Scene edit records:

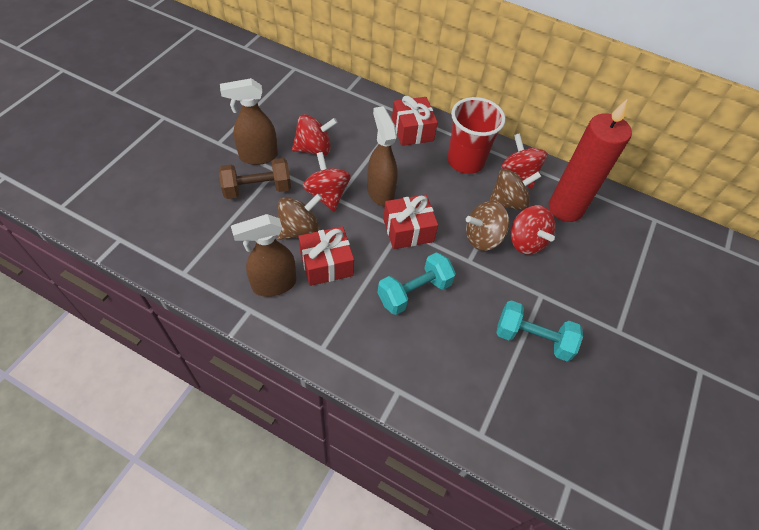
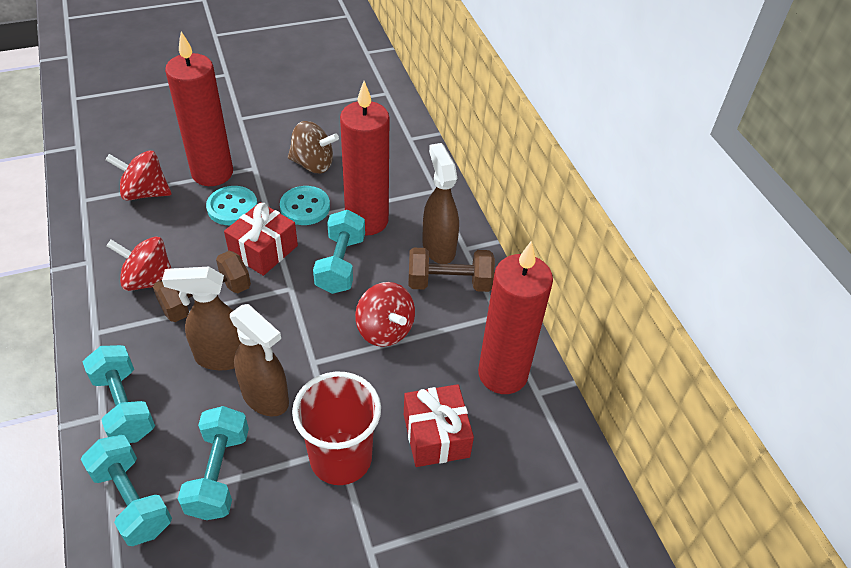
brown dumbbell: 1 -> 2
brown spinning top: 3 -> 1
red candle: 1 -> 3
red gift: 3 -> 2
red spinning top: 4 -> 3
turquoise button: 0 -> 2
turquoise dumbbell: 2 -> 4

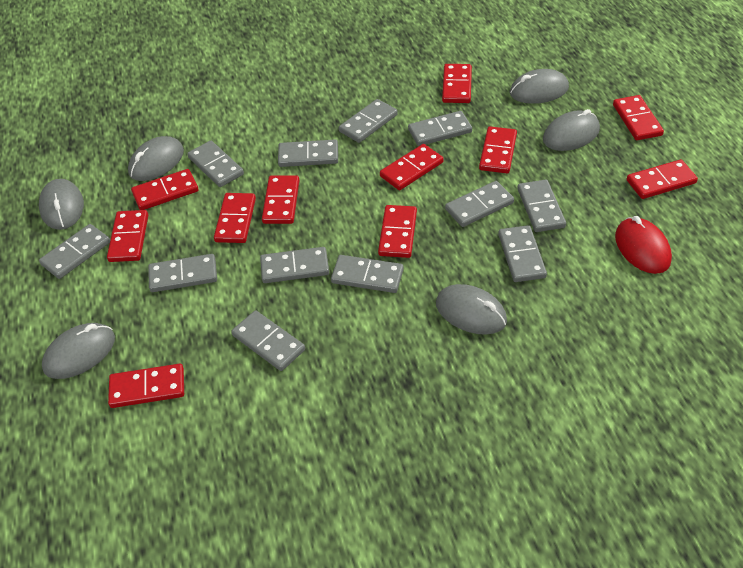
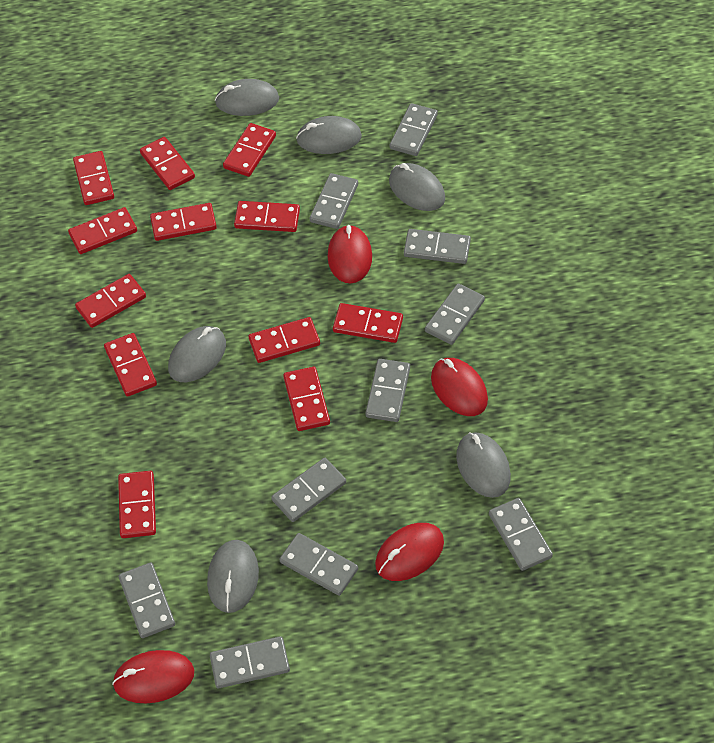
grey domino: 12 -> 10
red domino: 11 -> 12
red mouse: 1 -> 4

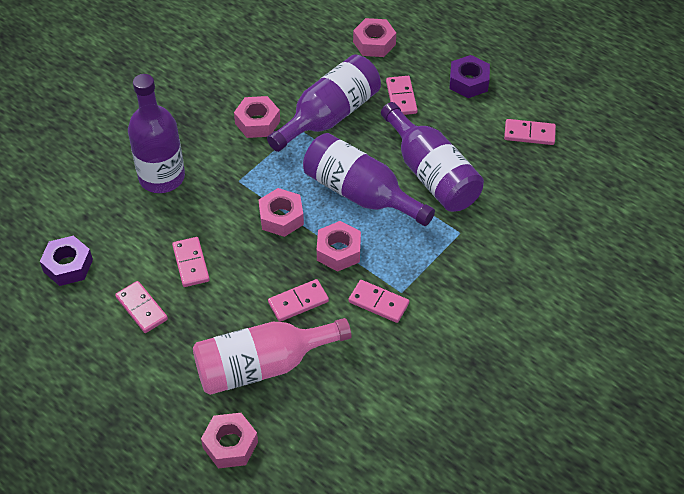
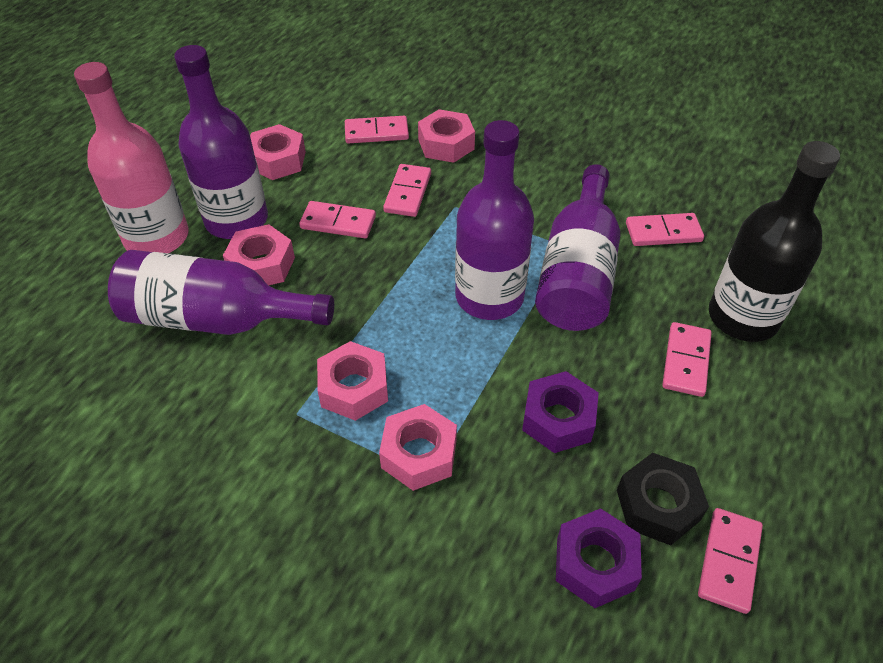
black bottle: 0 -> 1
black nut: 0 -> 1

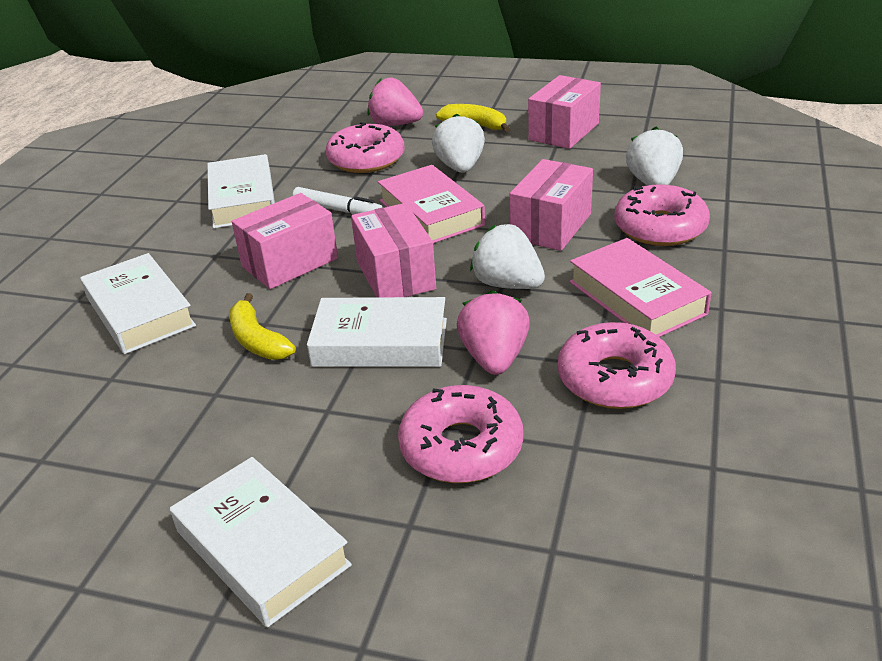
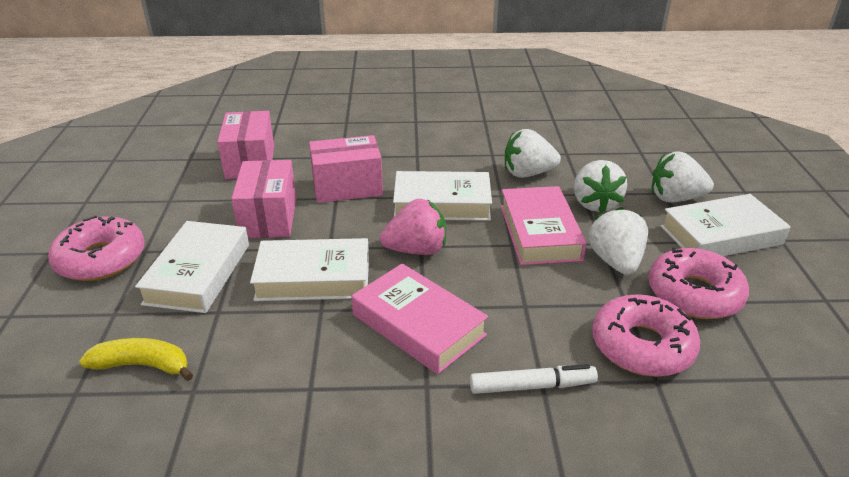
pink box: 4 -> 3
pink donut: 4 -> 3
pink strawberry: 2 -> 1
white strawberry: 3 -> 4
yellow banana: 2 -> 1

What you will do
Pictures stay out; copy every entry above exactly.

Your solution
brown dumbbell: 1 -> 2
brown spinning top: 3 -> 1
red candle: 1 -> 3
red gift: 3 -> 2
red spinning top: 4 -> 3
turquoise button: 0 -> 2
turquoise dumbbell: 2 -> 4

grey domino: 12 -> 10
red domino: 11 -> 12
red mouse: 1 -> 4

black bottle: 0 -> 1
black nut: 0 -> 1

pink box: 4 -> 3
pink donut: 4 -> 3
pink strawberry: 2 -> 1
white strawberry: 3 -> 4
yellow banana: 2 -> 1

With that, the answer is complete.